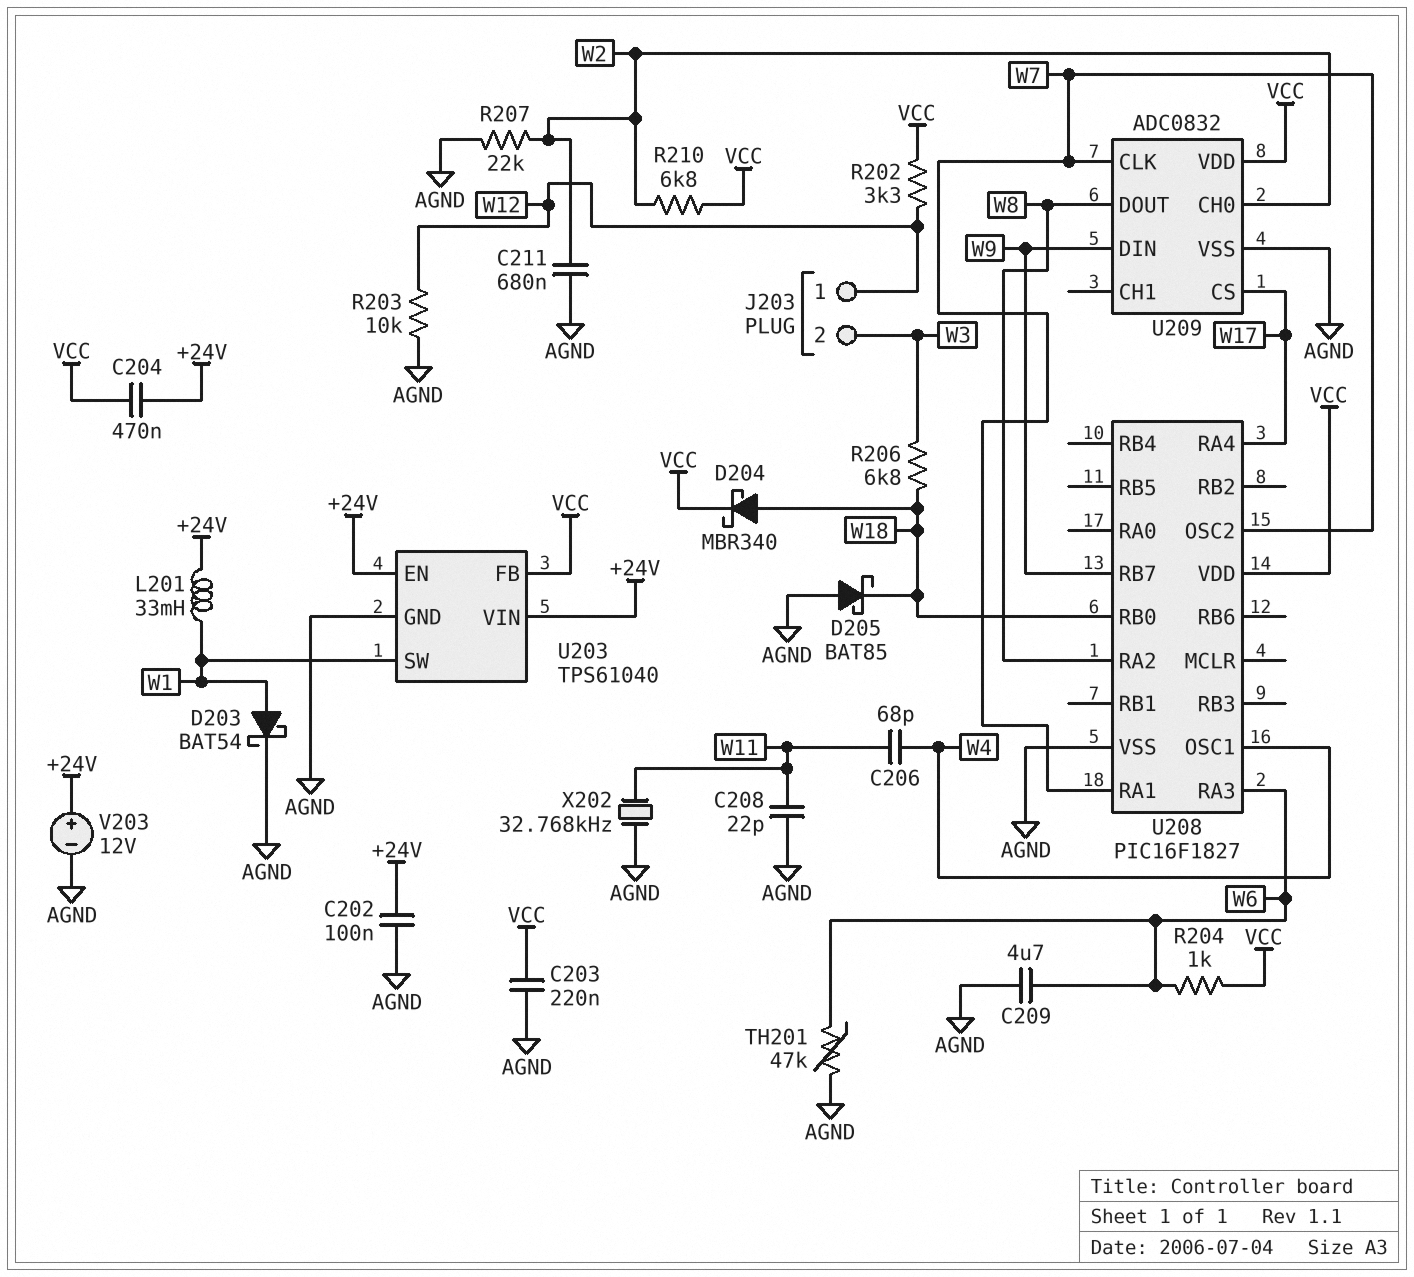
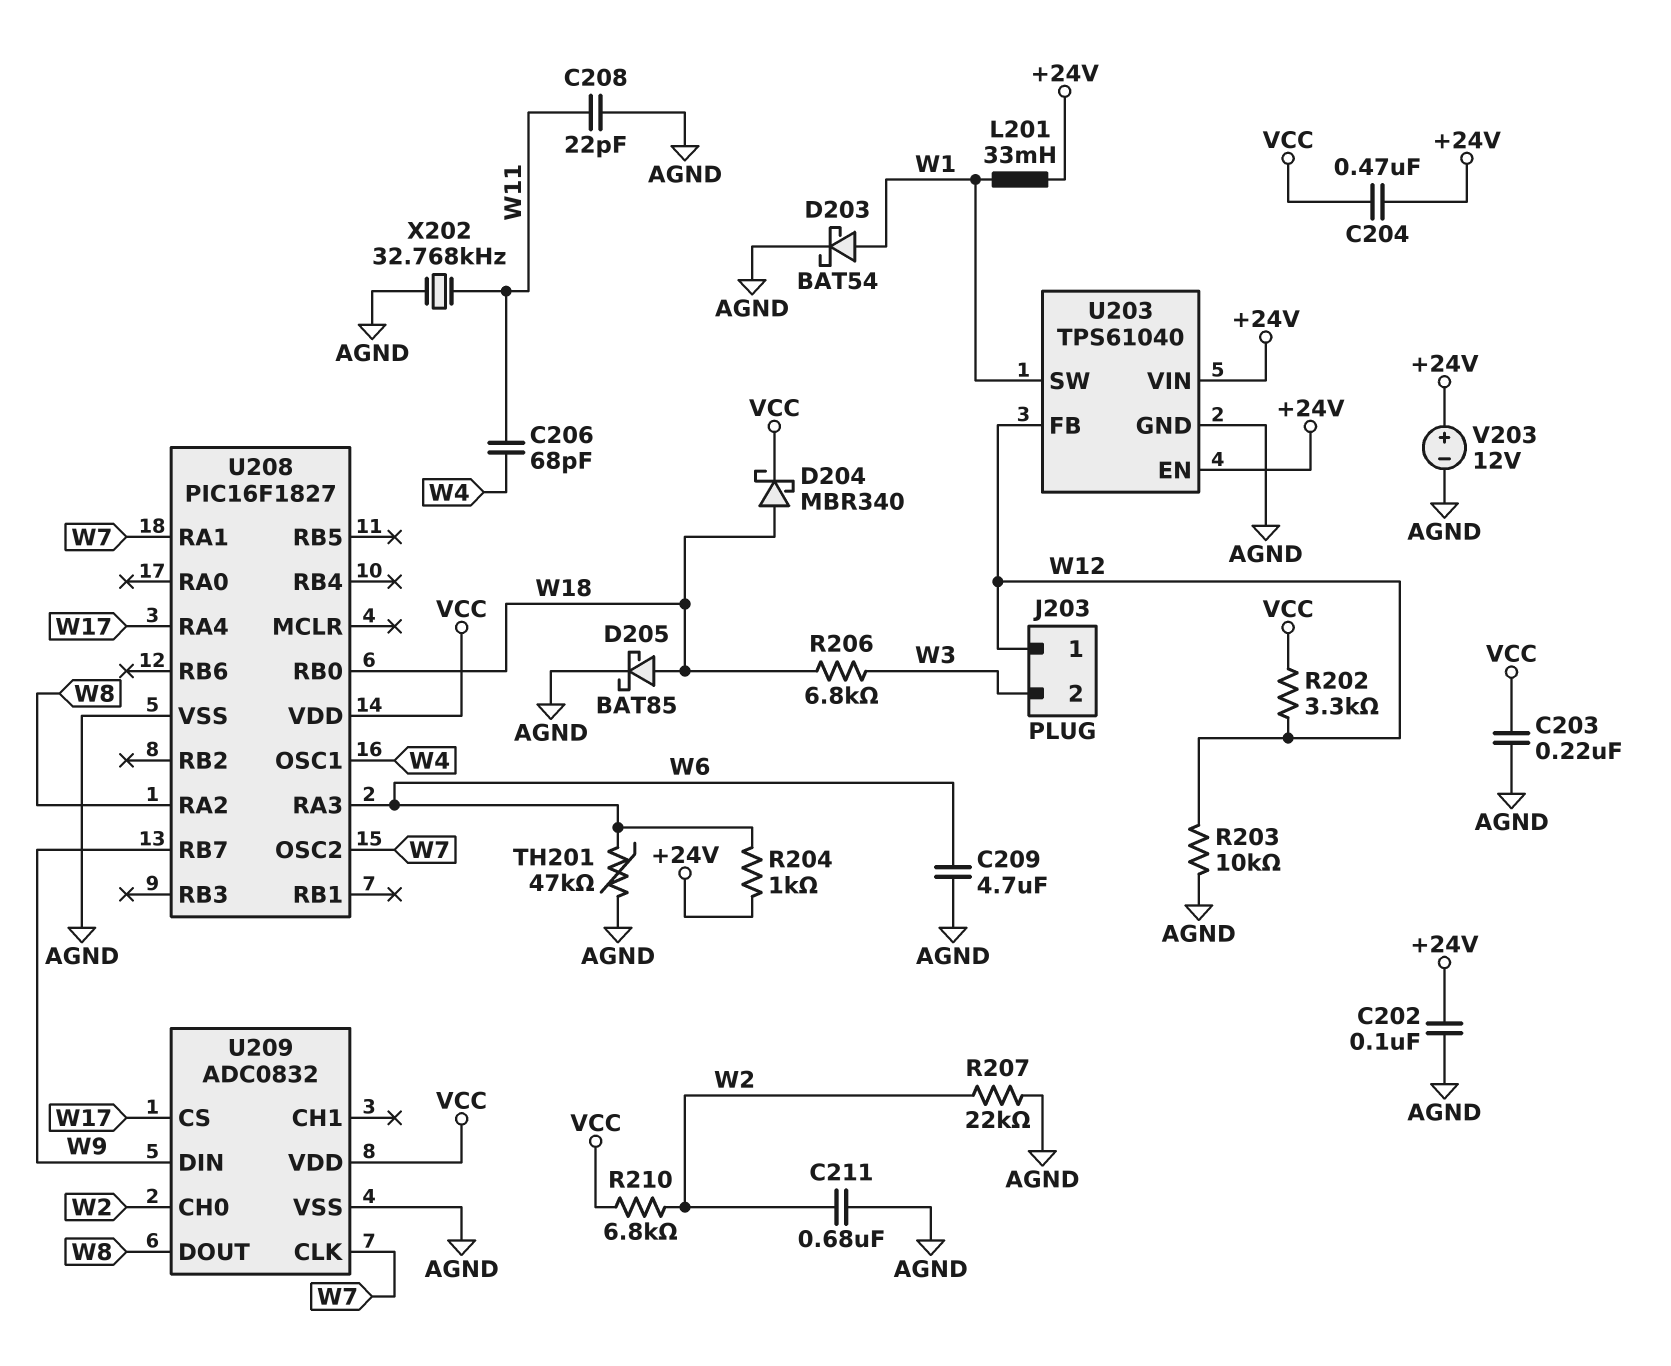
D205: schottky BAT85 (A AGND, K W18) -> schottky BAT85 (A W18, K AGND)
R204: 1k (VCC, W6) -> 1k (+24V, W6)
U203 pin FB: VCC -> W12

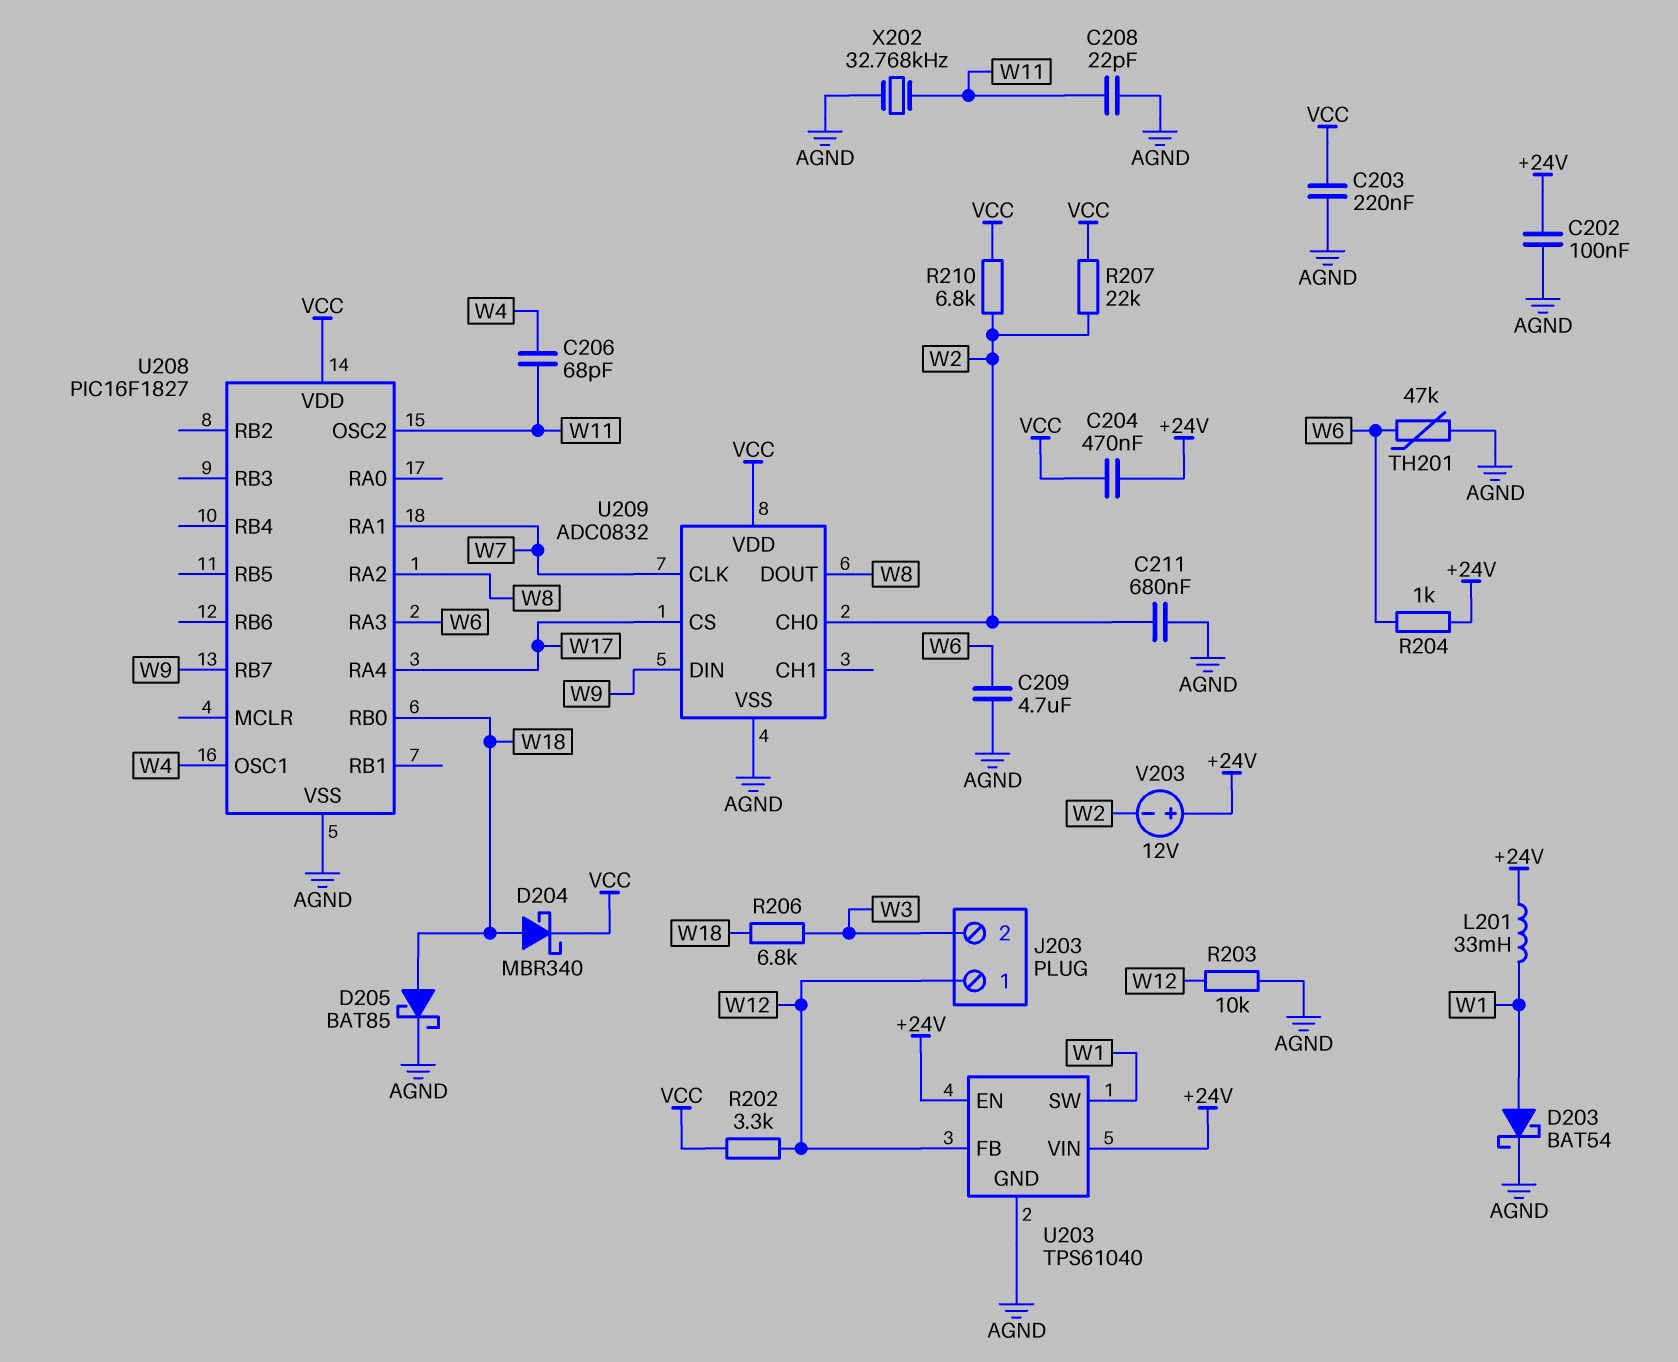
R207: 22k (AGND, W2) -> 22k (VCC, W2)
U208 pin OSC2: W7 -> W11
V203: 12V (plus +24V, minus AGND) -> 12V (plus +24V, minus W2)

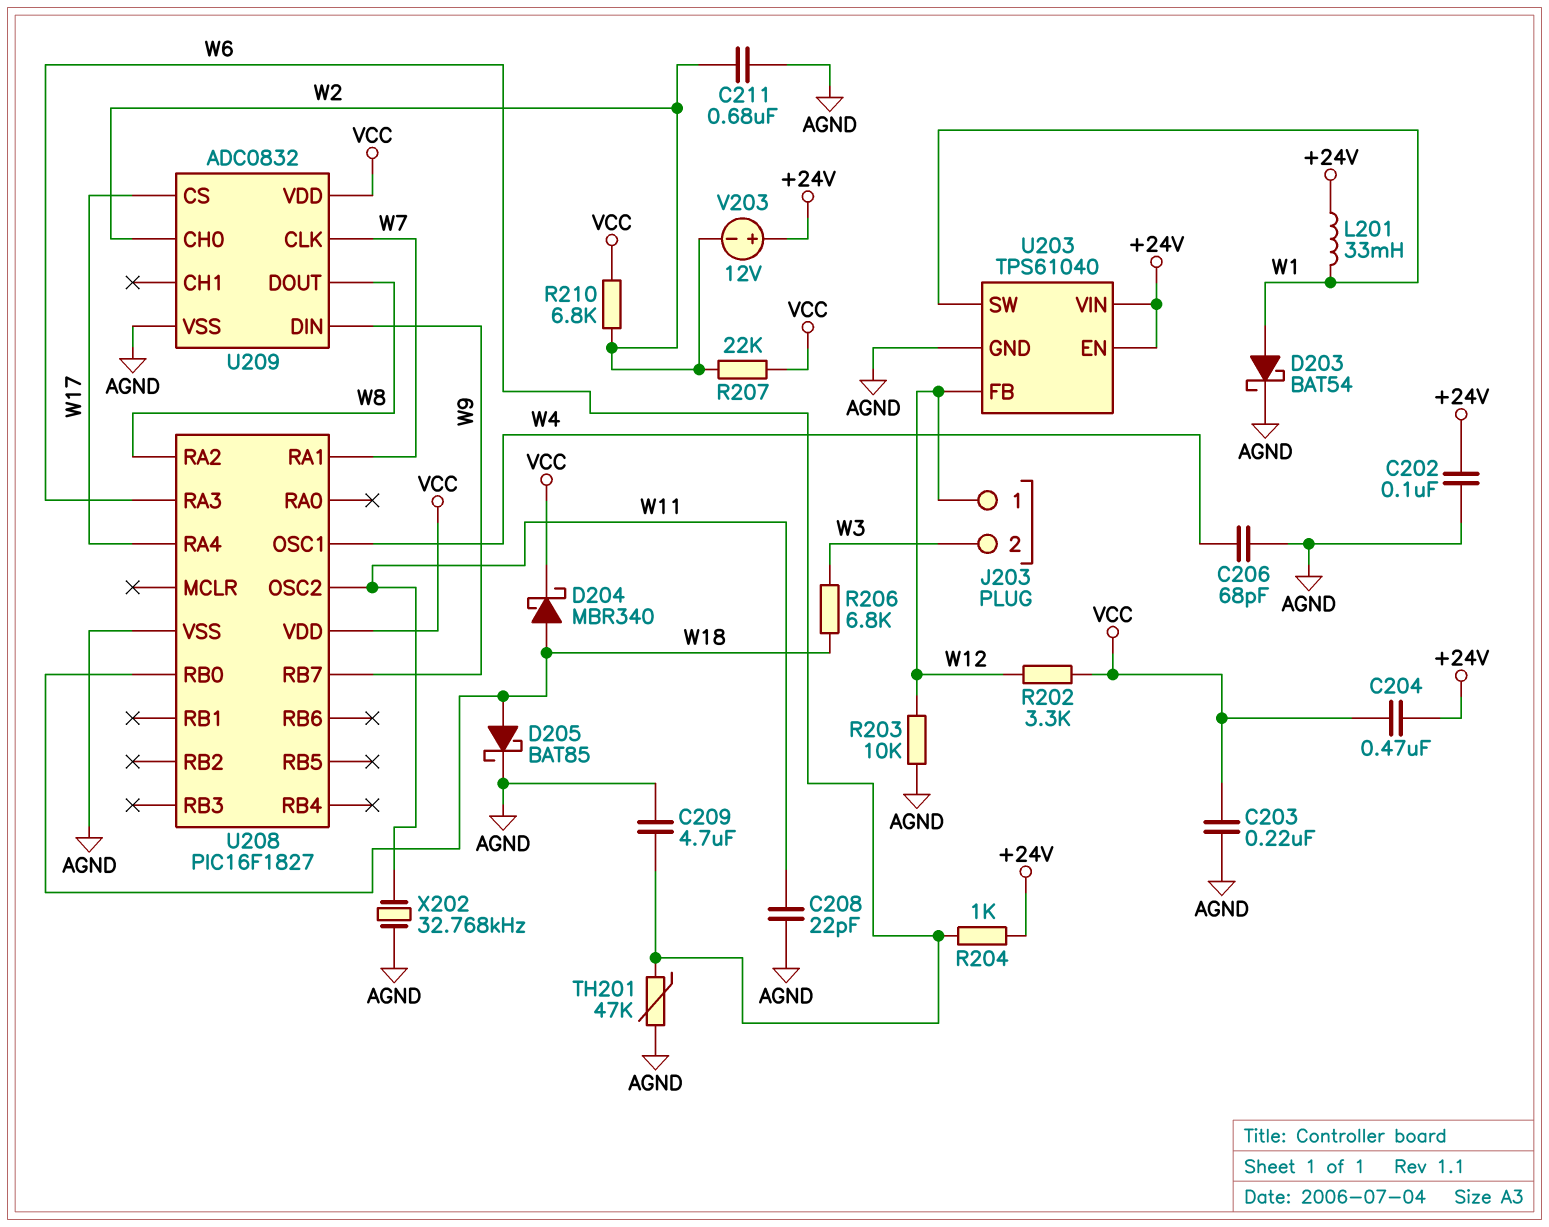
C206: 68pF (W4, W11) -> 68pF (AGND, W4)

********************

*What this task involves*. All lines of the material that contain the word "AGND" should be listed.

*Task output*.
D205: schottky BAT85 (A AGND, K W18) -> schottky BAT85 (A W18, K AGND)
R207: 22k (AGND, W2) -> 22k (VCC, W2)
V203: 12V (plus +24V, minus AGND) -> 12V (plus +24V, minus W2)
C206: 68pF (W4, W11) -> 68pF (AGND, W4)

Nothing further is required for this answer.